═══ RECORDS FOR THE EXERCISE
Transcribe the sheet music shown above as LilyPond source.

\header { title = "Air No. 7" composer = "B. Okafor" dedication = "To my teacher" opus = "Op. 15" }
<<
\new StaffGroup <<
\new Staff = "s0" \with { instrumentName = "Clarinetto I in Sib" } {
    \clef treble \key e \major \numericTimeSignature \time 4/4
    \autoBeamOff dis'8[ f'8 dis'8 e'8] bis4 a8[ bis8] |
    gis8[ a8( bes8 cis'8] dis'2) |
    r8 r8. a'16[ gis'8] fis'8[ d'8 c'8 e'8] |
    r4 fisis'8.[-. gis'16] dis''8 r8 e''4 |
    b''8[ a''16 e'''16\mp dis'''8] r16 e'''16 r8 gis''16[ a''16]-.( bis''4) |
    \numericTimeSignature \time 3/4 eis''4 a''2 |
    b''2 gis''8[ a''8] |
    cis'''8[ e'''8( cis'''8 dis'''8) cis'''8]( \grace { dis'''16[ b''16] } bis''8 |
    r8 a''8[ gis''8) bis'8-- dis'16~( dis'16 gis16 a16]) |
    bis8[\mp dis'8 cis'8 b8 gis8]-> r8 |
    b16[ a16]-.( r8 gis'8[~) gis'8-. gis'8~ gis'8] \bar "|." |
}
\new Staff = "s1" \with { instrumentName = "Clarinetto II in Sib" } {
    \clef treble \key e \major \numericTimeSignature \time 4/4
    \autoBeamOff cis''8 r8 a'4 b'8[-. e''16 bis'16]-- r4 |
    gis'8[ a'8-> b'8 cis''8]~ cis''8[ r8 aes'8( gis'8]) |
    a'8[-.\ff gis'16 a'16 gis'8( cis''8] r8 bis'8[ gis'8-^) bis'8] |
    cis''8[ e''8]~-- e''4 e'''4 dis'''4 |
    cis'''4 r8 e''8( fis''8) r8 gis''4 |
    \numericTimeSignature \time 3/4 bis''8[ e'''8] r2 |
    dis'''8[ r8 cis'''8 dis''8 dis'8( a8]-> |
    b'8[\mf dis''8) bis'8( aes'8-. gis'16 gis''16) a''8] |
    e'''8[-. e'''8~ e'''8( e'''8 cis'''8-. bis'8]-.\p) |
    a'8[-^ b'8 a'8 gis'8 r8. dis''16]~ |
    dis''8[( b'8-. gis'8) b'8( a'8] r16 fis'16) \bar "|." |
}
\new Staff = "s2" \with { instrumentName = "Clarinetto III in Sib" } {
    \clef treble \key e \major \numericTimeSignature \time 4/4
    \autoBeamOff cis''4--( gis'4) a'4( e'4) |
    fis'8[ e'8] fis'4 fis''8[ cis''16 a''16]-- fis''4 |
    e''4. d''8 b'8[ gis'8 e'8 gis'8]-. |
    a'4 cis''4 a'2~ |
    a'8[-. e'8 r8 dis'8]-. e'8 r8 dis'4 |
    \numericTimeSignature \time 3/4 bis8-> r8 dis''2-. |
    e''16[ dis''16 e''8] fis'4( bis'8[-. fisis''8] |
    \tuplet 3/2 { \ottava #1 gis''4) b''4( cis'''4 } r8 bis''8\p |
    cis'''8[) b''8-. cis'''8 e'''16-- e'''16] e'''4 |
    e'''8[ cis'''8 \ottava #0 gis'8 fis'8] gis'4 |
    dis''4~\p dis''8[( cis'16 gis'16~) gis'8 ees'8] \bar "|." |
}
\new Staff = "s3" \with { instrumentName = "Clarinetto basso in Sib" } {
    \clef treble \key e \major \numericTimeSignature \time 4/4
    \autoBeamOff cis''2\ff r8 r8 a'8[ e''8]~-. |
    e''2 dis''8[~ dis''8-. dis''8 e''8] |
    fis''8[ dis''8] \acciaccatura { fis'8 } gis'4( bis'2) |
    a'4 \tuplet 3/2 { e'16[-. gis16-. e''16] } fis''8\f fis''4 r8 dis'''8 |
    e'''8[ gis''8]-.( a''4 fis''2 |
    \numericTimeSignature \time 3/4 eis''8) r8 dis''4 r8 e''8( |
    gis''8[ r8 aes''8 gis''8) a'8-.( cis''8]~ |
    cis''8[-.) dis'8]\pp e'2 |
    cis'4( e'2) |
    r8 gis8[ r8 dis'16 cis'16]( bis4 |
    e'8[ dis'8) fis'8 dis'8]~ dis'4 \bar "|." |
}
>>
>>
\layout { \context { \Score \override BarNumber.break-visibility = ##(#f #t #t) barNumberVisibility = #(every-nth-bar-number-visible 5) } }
══════
→ GIVEN PROBLEM:
Count the lines in the records above that contain the string "instrumentName", matching case exactly, and reply with only the number.

→ SOLUTION FOR THIS TASK:
4